■ **What is needed**:
An exact copy of the data is needed, one that excludes all pictures.

■ **Data extract**:

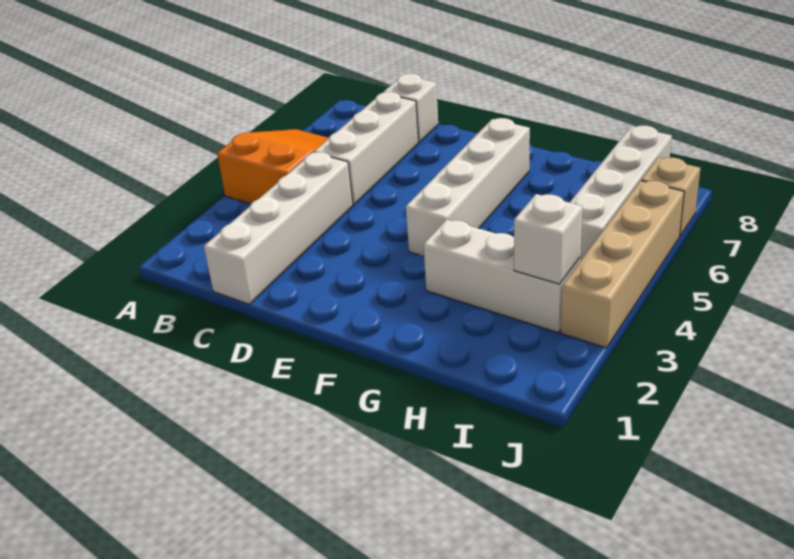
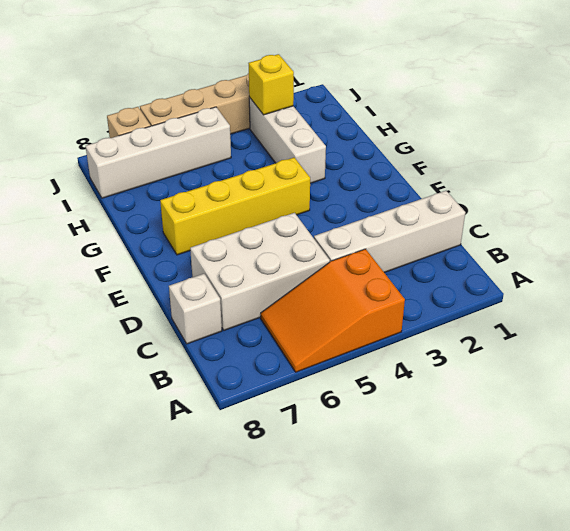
white brick C5:C7 level 1 -> white brick C5:D7 level 1
white brick F4:F7 level 1 -> yellow brick F4:F7 level 1
white brick I3 level 2 -> yellow brick I3 level 2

■ **Result**:
white brick C5:C7 level 1 -> white brick C5:D7 level 1
white brick F4:F7 level 1 -> yellow brick F4:F7 level 1
white brick I3 level 2 -> yellow brick I3 level 2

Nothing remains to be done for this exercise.